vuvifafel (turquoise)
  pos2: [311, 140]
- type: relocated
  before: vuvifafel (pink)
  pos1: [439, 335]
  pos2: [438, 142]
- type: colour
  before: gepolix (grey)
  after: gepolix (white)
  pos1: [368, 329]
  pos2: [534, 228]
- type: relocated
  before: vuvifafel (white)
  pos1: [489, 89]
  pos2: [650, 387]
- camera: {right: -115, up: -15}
★ ★ ★ ★ ★
# Directions
State how many lines of the material contain the string "vuvifafel", with no other words.

# Output of the exercise
3